• **DATA BELOW**:
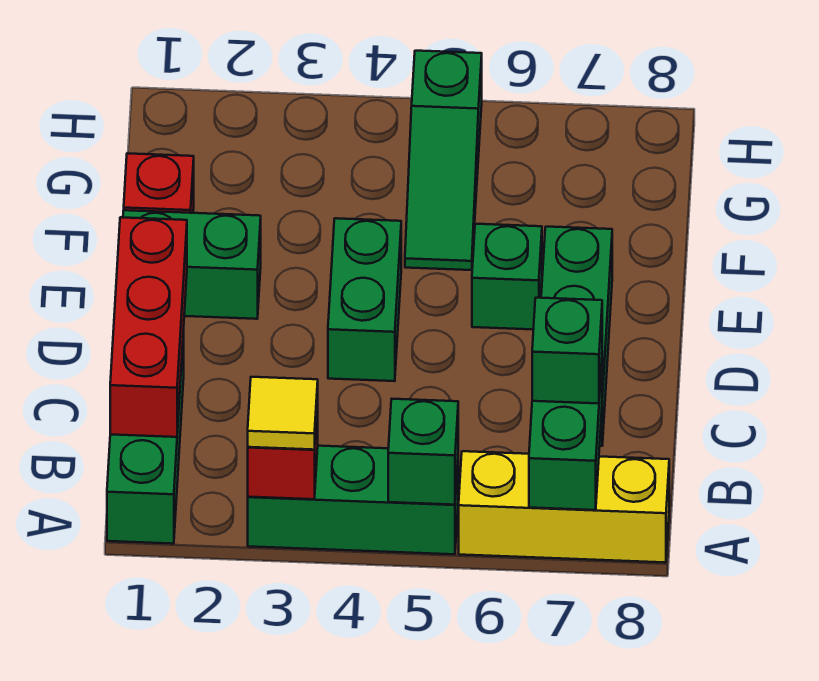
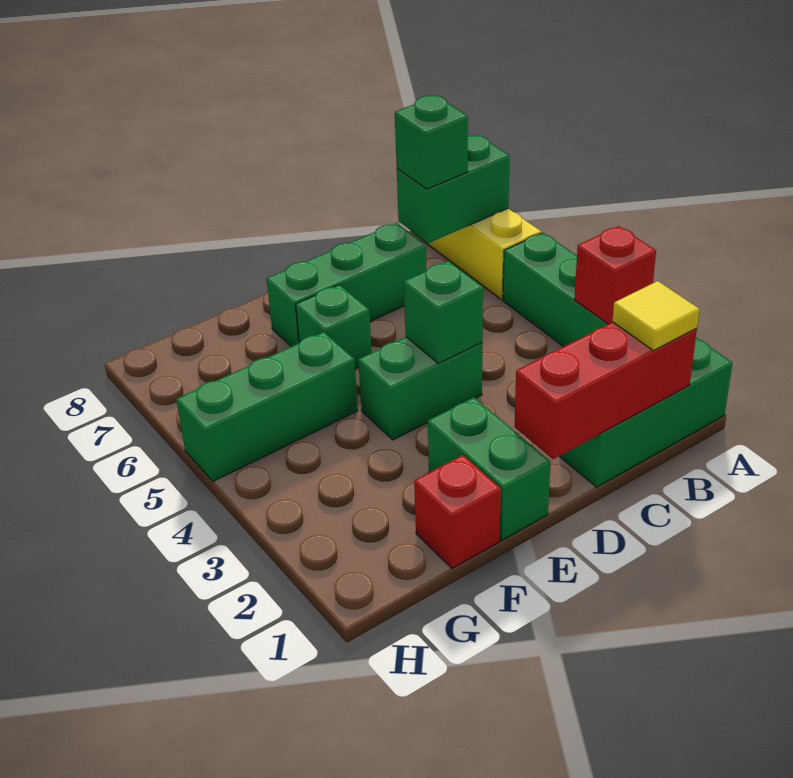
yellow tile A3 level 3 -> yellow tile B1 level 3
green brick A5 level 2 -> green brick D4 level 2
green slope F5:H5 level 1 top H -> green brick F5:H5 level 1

• **ACTION ITEM**:
Among the lines above, which contain the word "brick"? Copy every one.

• **SOLUTION TO THE PROBLEM**:
green brick A5 level 2 -> green brick D4 level 2
green slope F5:H5 level 1 top H -> green brick F5:H5 level 1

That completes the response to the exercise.